### [WHAT THIS TASK INVOLVES]
Exactly as written, please repeat the data that follows, but not the pictures.

### [DATA EXCERPT]
/---

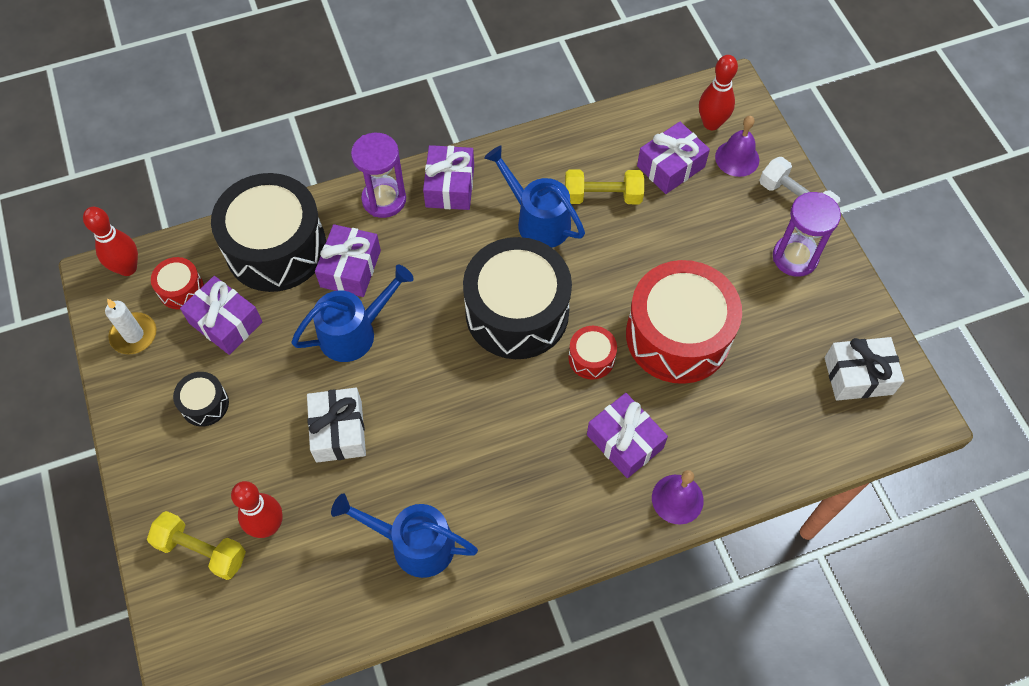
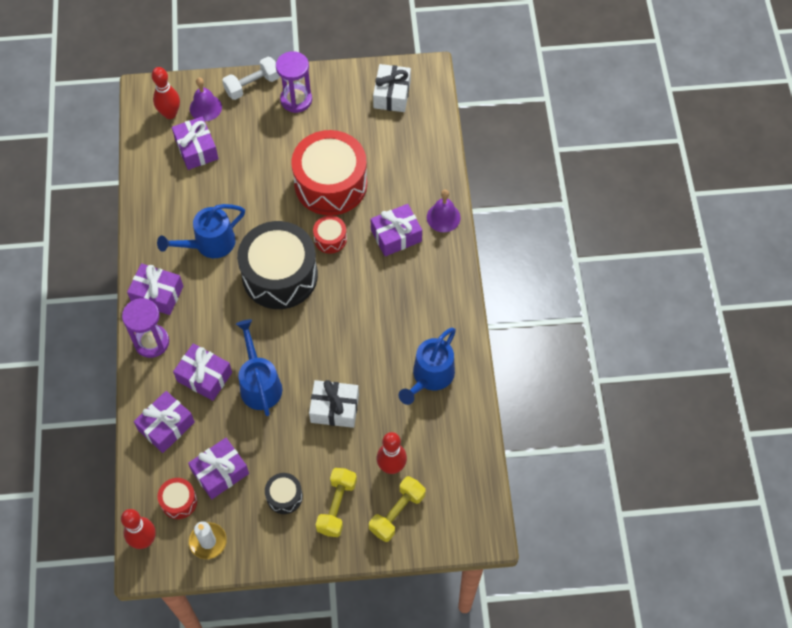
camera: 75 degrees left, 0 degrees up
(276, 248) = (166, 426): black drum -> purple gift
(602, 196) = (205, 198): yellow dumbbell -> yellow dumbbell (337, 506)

\---

### [EXERCISE RESULT]
camera: 75 degrees left, 0 degrees up
(276, 248) = (166, 426): black drum -> purple gift
(602, 196) = (205, 198): yellow dumbbell -> yellow dumbbell (337, 506)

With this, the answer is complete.